Geometric shape edit sequences:
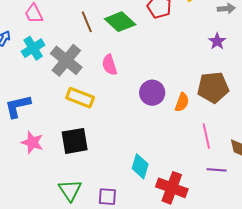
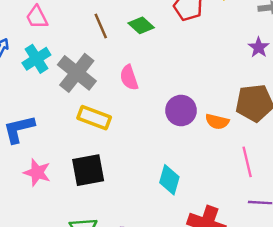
green diamond: (120, 22) -> (141, 25), size x0.7
orange semicircle: (182, 102) -> (217, 122), turned 84
cyan diamond: (140, 166) -> (169, 180), moved

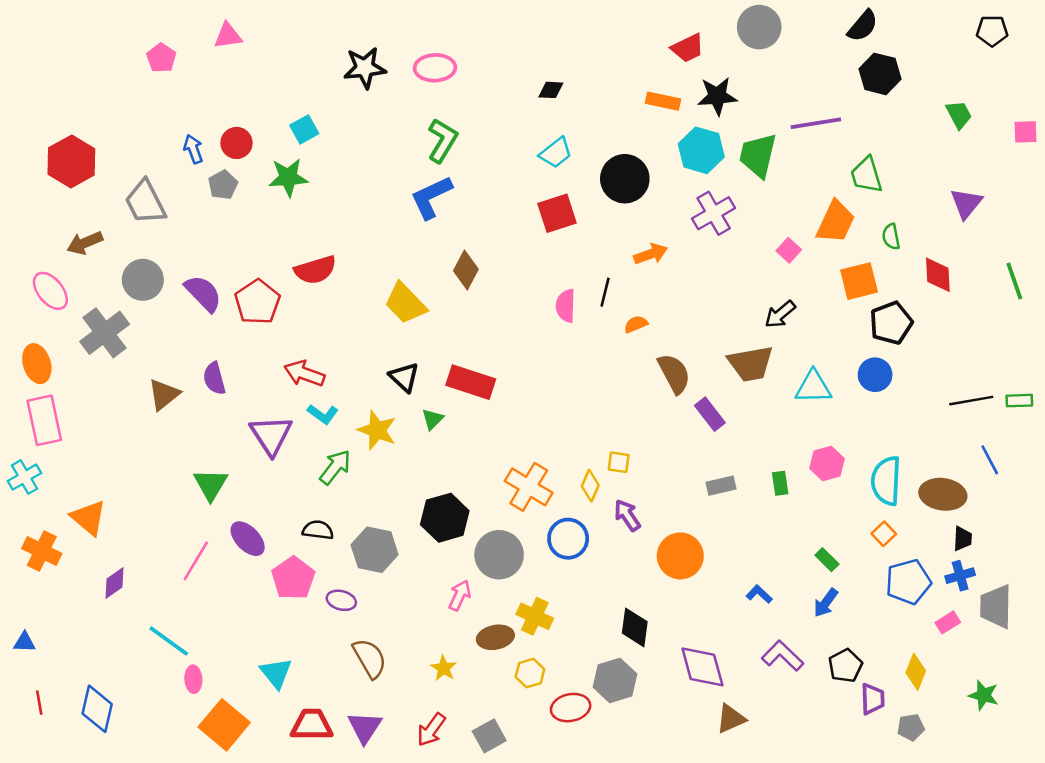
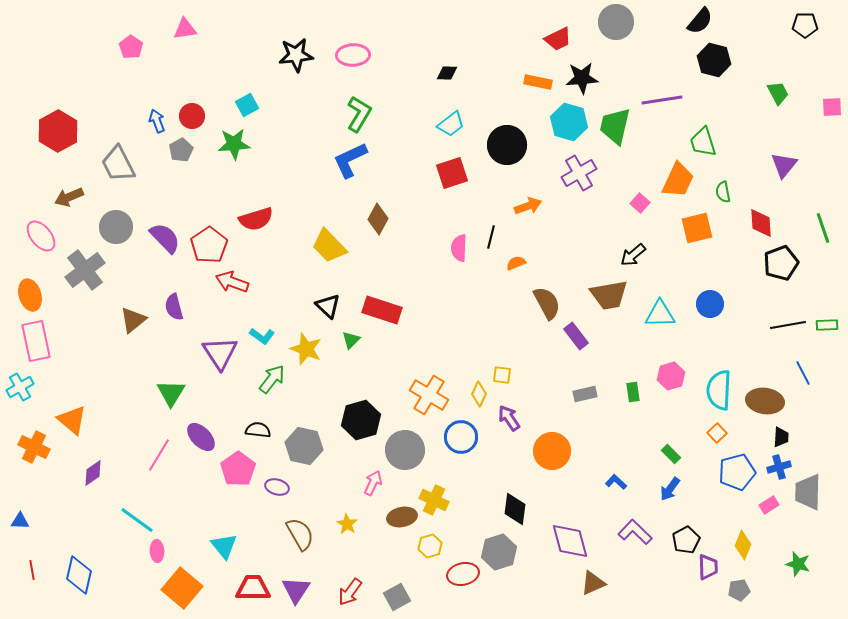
black pentagon: (891, 323) -> (781, 263), moved
red arrow: (304, 373) -> (232, 282), moved
yellow star: (444, 668) -> (347, 524), moved

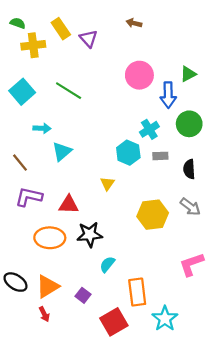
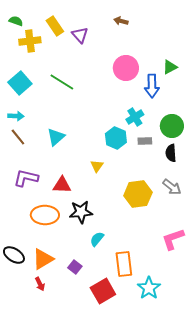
green circle: (189, 124) -> (172, 126), moved
cyan arrow: (42, 128) -> (16, 116), moved
brown line: (20, 163) -> (18, 137), moved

*Exercise brief*: Write out the lines of the records exactly, starting at the one holding "cyan arrow: (42, 128) -> (16, 116), moved" and ending with the last line, and include no others.

*Output below*:
cyan arrow: (42, 128) -> (16, 116), moved
brown line: (20, 163) -> (18, 137), moved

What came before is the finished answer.